Work item: Where an entry contains an image, skip the image and print the rest exactly.

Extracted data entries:
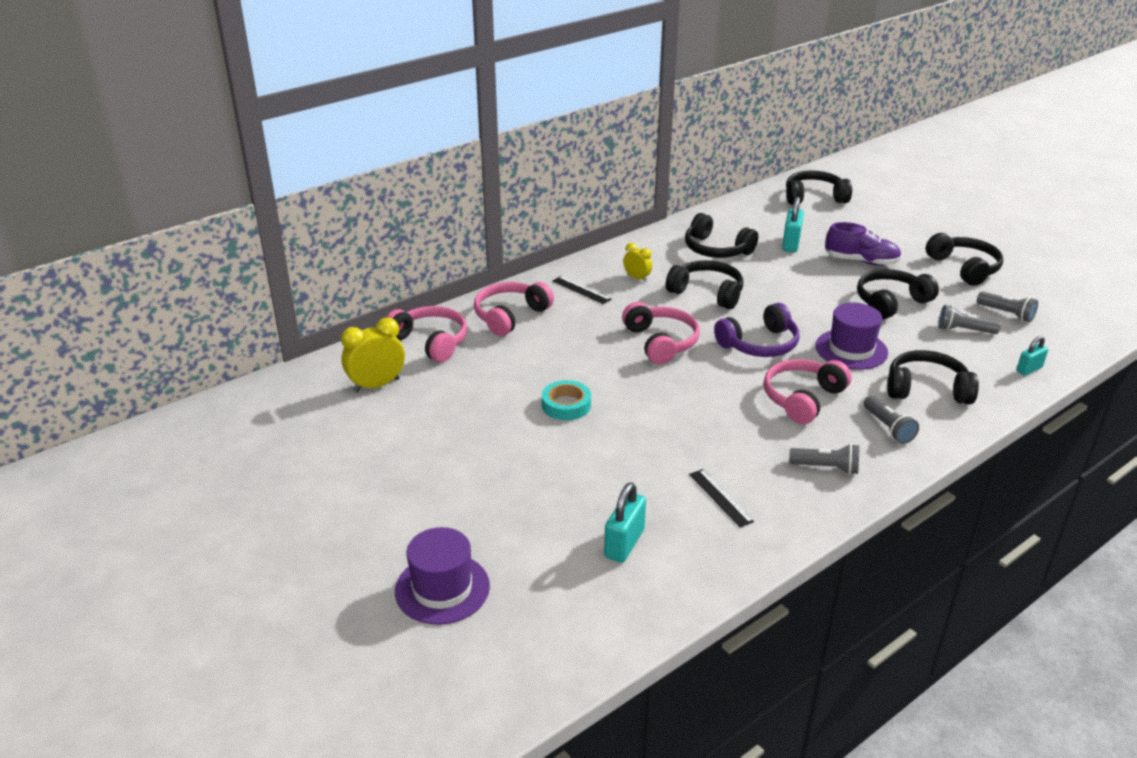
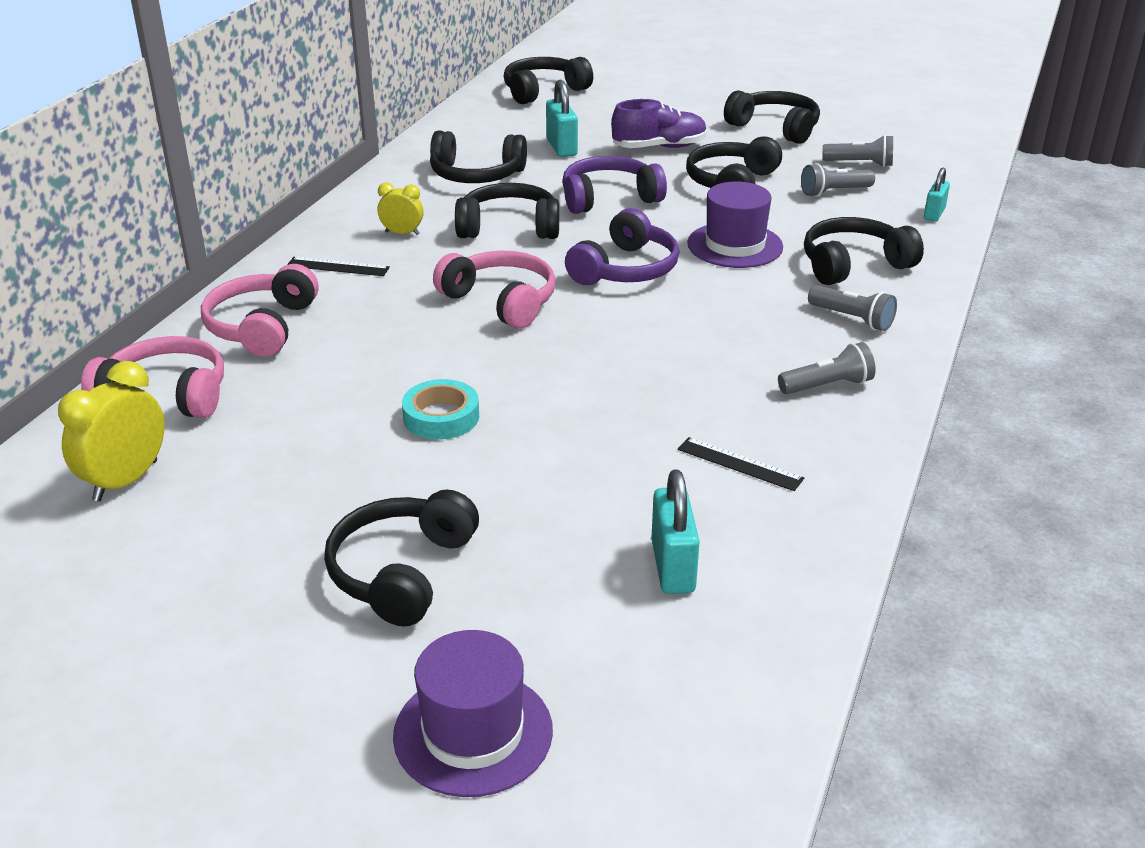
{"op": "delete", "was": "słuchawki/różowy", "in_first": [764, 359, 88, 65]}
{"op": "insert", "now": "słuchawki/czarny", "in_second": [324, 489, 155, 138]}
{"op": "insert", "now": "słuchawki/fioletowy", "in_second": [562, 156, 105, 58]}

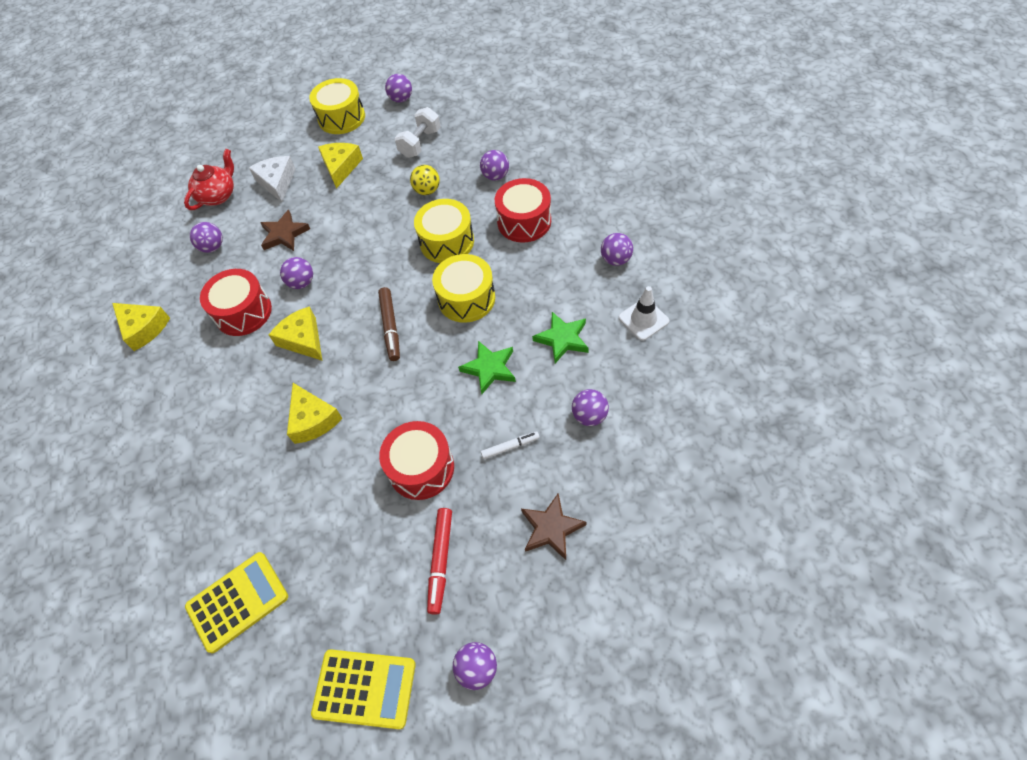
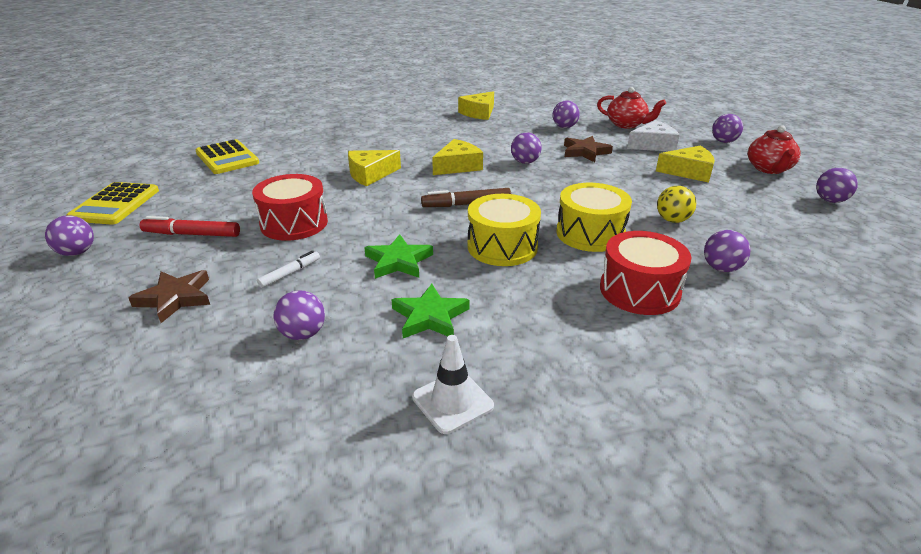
{"op": "delete", "was": "bęben/czerwony", "in_first": [200, 269, 72, 67]}
{"op": "replace", "was": "bęben/żółty", "now": "imbryk/czerwony", "in_first": [309, 78, 56, 56], "in_second": [748, 125, 53, 49]}
{"op": "delete", "was": "hantel/biały", "in_first": [395, 107, 46, 51]}
{"op": "rotate", "was": "flamaster/biały", "in_first": [481, 431, 59, 28], "in_second": [257, 251, 63, 37], "clockwise": -120}
{"op": "move", "was": "piłka/fioletowy", "in_first": [601, 233, 32, 33], "in_second": [712, 114, 31, 29]}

Result of this task:
{"op": "delete", "was": "słuchawki/różowy", "in_first": [764, 359, 88, 65]}
{"op": "insert", "now": "słuchawki/czarny", "in_second": [324, 489, 155, 138]}
{"op": "insert", "now": "słuchawki/fioletowy", "in_second": [562, 156, 105, 58]}

{"op": "delete", "was": "bęben/czerwony", "in_first": [200, 269, 72, 67]}
{"op": "replace", "was": "bęben/żółty", "now": "imbryk/czerwony", "in_first": [309, 78, 56, 56], "in_second": [748, 125, 53, 49]}
{"op": "delete", "was": "hantel/biały", "in_first": [395, 107, 46, 51]}
{"op": "rotate", "was": "flamaster/biały", "in_first": [481, 431, 59, 28], "in_second": [257, 251, 63, 37], "clockwise": -120}
{"op": "move", "was": "piłka/fioletowy", "in_first": [601, 233, 32, 33], "in_second": [712, 114, 31, 29]}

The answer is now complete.